Dataset excerpts: Begin

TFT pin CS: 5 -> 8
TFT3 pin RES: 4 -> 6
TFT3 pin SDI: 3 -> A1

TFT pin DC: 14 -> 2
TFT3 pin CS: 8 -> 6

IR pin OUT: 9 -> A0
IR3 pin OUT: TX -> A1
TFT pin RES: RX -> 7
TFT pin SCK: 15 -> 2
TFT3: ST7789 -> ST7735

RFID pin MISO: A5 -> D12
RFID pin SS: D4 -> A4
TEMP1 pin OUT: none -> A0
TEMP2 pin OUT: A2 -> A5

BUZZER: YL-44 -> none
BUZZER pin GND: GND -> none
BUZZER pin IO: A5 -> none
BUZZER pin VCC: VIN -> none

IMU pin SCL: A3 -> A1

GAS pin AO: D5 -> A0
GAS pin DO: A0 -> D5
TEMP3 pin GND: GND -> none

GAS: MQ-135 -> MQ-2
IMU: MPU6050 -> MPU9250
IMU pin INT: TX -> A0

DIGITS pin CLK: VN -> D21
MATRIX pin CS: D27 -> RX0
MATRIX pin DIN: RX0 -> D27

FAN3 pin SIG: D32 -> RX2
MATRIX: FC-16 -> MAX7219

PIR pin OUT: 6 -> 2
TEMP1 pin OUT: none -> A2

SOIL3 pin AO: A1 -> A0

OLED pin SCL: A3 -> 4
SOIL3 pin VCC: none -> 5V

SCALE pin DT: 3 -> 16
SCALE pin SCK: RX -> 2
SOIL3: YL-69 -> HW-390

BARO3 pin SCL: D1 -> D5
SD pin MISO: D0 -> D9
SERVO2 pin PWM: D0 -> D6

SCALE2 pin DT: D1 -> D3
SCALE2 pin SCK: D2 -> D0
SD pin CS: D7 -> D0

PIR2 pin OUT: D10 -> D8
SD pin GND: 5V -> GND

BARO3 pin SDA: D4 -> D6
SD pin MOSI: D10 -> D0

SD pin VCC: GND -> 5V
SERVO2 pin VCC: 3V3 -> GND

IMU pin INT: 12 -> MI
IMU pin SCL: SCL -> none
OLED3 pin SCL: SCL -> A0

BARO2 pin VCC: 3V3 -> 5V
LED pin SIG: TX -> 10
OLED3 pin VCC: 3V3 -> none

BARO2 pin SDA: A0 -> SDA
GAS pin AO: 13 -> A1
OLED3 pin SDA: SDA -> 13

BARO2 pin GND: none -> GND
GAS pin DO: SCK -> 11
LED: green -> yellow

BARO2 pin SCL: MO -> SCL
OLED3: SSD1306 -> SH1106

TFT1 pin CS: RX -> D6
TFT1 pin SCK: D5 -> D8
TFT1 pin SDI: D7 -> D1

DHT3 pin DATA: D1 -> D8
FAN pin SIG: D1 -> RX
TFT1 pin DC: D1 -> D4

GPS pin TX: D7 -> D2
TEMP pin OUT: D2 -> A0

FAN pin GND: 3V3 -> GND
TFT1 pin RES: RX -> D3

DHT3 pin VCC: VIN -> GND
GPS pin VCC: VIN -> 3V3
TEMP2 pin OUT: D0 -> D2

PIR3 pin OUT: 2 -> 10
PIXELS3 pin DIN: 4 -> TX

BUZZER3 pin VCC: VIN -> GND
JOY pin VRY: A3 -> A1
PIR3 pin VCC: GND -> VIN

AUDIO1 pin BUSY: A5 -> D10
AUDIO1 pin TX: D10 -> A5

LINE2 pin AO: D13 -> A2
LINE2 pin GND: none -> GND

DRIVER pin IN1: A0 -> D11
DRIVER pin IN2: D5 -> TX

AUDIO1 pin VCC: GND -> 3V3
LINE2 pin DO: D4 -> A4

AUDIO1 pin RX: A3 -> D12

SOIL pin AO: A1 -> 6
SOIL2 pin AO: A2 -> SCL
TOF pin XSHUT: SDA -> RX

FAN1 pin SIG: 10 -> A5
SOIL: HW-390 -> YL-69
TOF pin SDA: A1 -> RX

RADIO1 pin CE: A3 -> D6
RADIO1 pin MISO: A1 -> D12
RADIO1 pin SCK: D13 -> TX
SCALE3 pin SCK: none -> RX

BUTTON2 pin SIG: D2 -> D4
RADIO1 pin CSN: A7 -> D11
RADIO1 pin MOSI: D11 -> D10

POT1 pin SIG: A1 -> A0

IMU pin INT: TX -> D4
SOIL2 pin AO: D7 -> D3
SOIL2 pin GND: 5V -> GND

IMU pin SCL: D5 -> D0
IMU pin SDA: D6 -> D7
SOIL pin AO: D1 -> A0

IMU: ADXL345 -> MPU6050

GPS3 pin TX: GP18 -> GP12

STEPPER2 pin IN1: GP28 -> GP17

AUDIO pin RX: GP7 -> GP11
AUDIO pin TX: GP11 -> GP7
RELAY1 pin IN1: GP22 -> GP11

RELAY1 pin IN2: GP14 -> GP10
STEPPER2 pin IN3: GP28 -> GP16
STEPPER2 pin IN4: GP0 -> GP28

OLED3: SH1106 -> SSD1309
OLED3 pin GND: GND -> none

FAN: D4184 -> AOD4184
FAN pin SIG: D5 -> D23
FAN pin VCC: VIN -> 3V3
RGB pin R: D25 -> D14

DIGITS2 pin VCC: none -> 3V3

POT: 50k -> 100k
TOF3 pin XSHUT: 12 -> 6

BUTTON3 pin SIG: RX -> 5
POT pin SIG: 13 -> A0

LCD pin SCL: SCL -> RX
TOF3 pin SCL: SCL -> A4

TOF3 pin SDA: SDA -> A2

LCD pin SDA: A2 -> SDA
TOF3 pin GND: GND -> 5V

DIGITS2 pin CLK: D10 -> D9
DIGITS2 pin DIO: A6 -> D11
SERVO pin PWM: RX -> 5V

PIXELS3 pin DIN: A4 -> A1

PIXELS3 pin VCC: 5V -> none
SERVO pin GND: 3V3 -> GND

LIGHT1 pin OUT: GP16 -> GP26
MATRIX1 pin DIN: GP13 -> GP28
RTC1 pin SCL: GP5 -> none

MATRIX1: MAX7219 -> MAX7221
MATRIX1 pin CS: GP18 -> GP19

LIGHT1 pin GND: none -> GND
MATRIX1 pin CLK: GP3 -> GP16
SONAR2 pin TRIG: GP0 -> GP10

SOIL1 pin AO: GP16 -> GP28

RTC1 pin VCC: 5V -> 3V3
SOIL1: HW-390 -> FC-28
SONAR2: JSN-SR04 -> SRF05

Dataset excerpts: End

**Aim of the exercise**
From the records above, print only the lines between the one holding "AUDIO1 pin VCC: GND -> 3V3" and the one holding "RADIO1 pin SCK: D13 -> TX", inclusive, exactly as they stand.

**Exercise result**
AUDIO1 pin VCC: GND -> 3V3
LINE2 pin DO: D4 -> A4

AUDIO1 pin RX: A3 -> D12

SOIL pin AO: A1 -> 6
SOIL2 pin AO: A2 -> SCL
TOF pin XSHUT: SDA -> RX

FAN1 pin SIG: 10 -> A5
SOIL: HW-390 -> YL-69
TOF pin SDA: A1 -> RX

RADIO1 pin CE: A3 -> D6
RADIO1 pin MISO: A1 -> D12
RADIO1 pin SCK: D13 -> TX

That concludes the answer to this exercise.